··· Supplied data

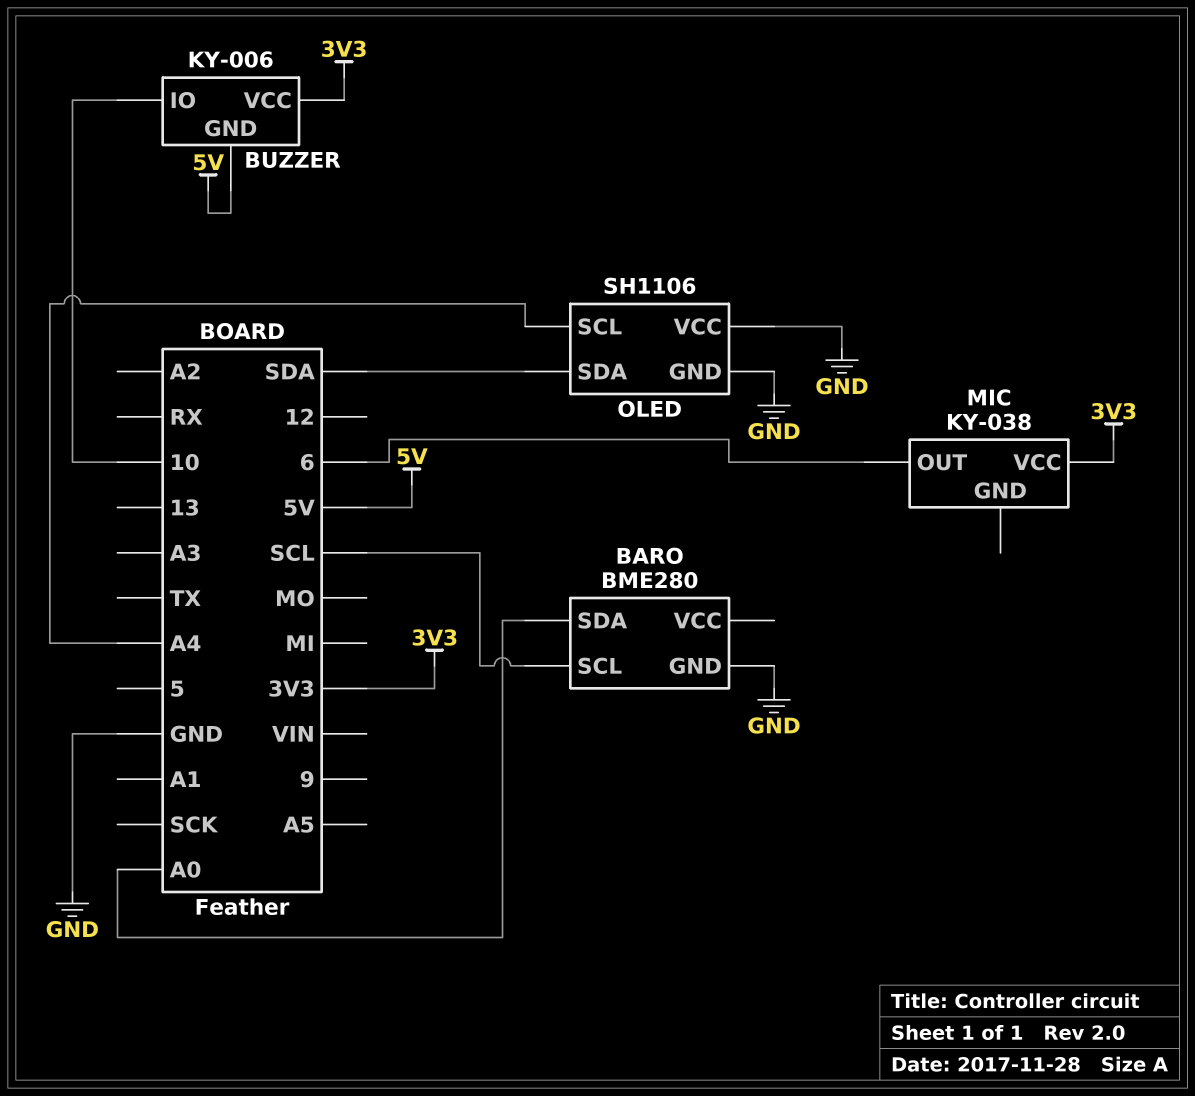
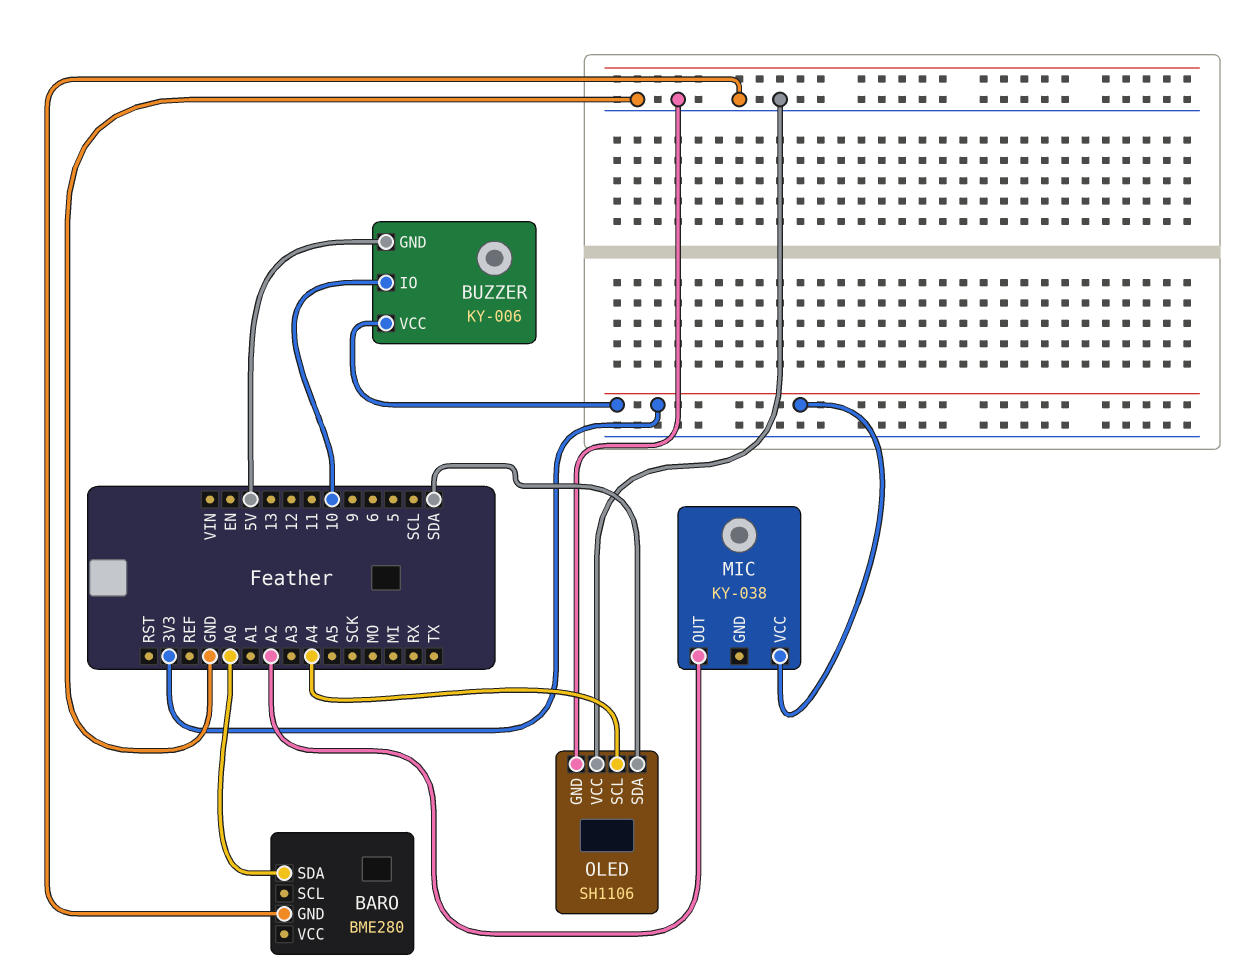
BARO pin SCL: SCL -> none
MIC pin OUT: 6 -> A2

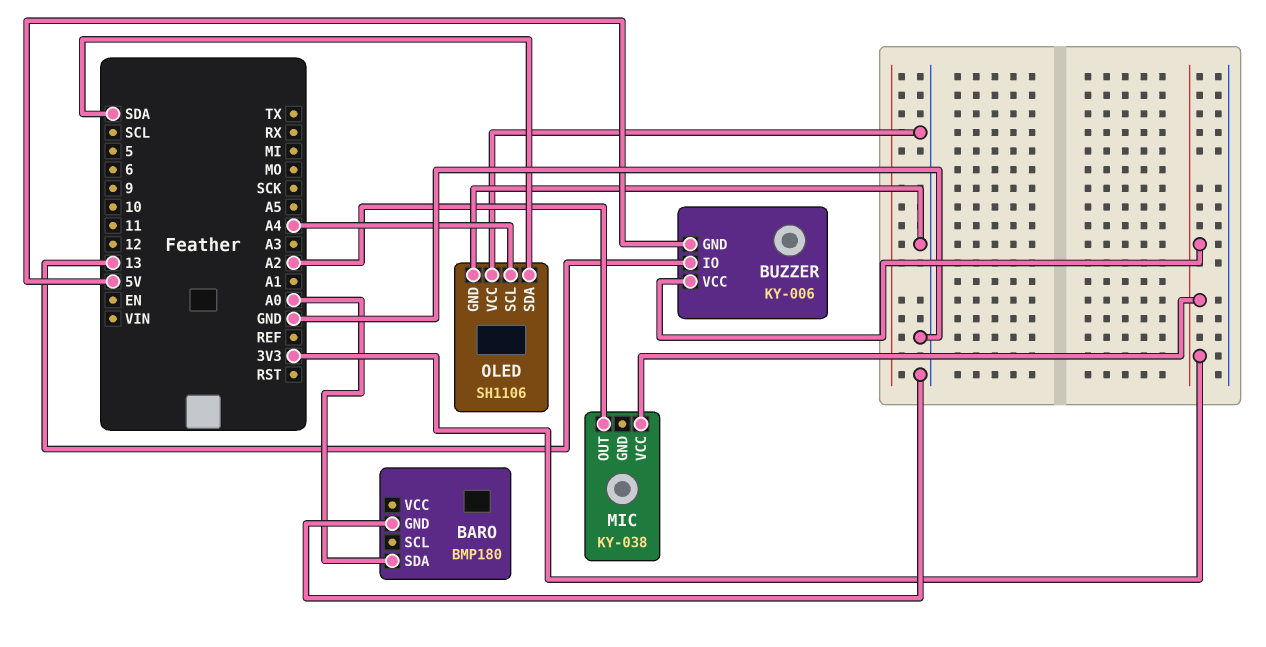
BARO: BME280 -> BMP180
BUZZER pin IO: 10 -> 13

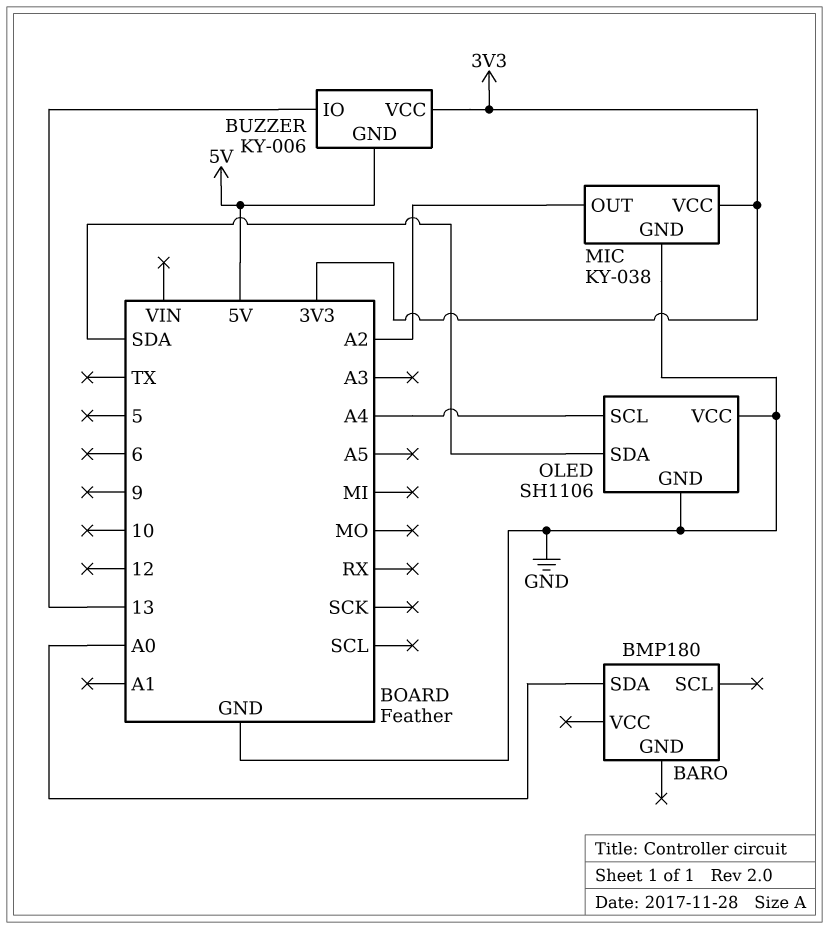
BARO pin GND: GND -> none
MIC pin GND: none -> GND

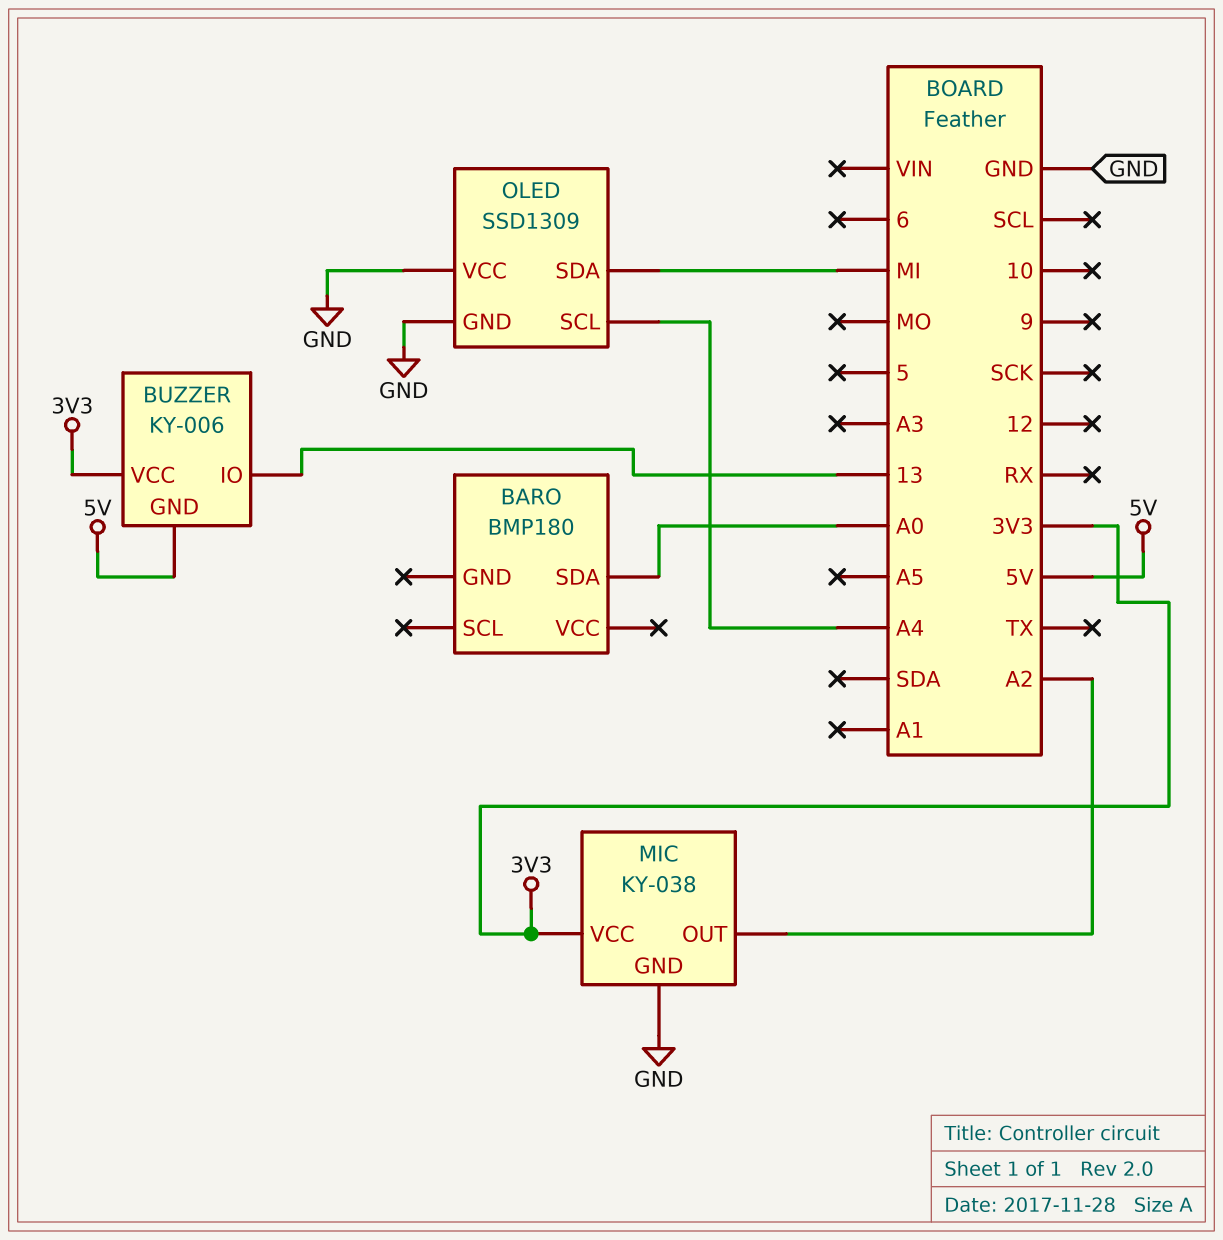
OLED: SH1106 -> SSD1309
OLED pin SDA: SDA -> MI

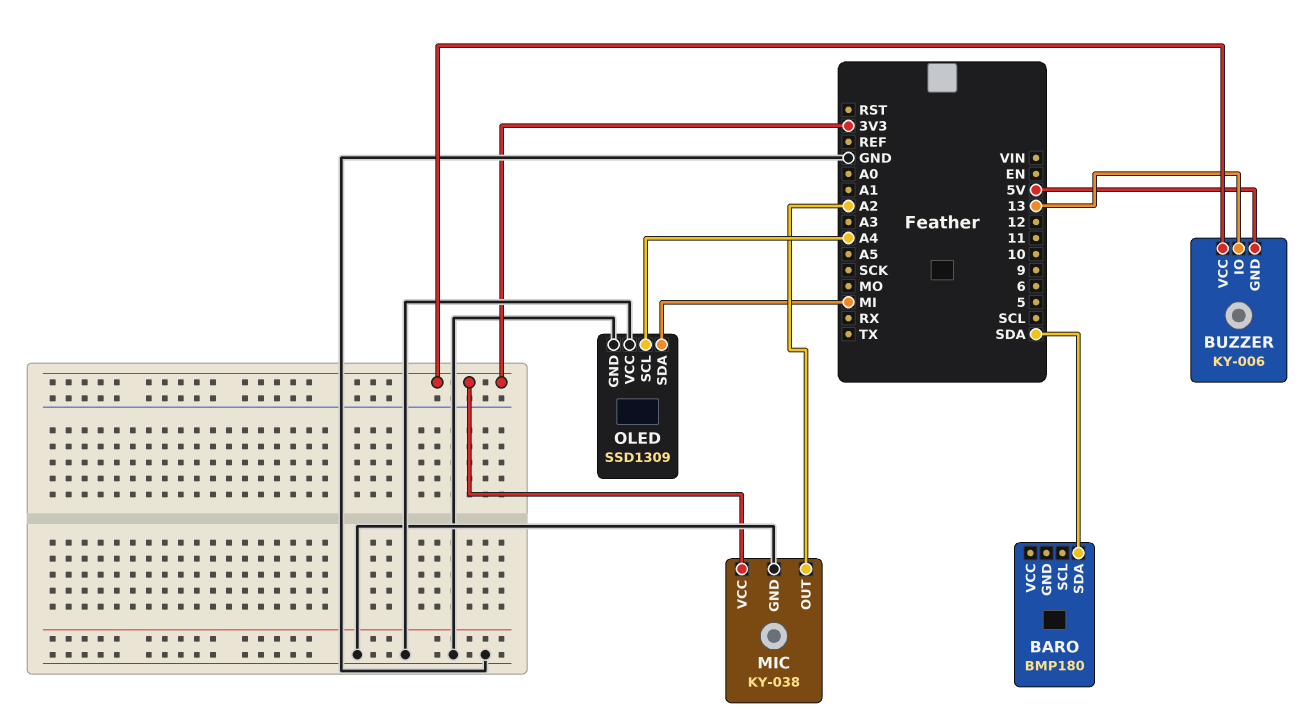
BARO pin SDA: A0 -> SDA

······

> [Your task]:
Each entry above should be written out verbatim, minus its pictures.

> [Answer]:
BARO pin SCL: SCL -> none
MIC pin OUT: 6 -> A2

BARO: BME280 -> BMP180
BUZZER pin IO: 10 -> 13

BARO pin GND: GND -> none
MIC pin GND: none -> GND

OLED: SH1106 -> SSD1309
OLED pin SDA: SDA -> MI

BARO pin SDA: A0 -> SDA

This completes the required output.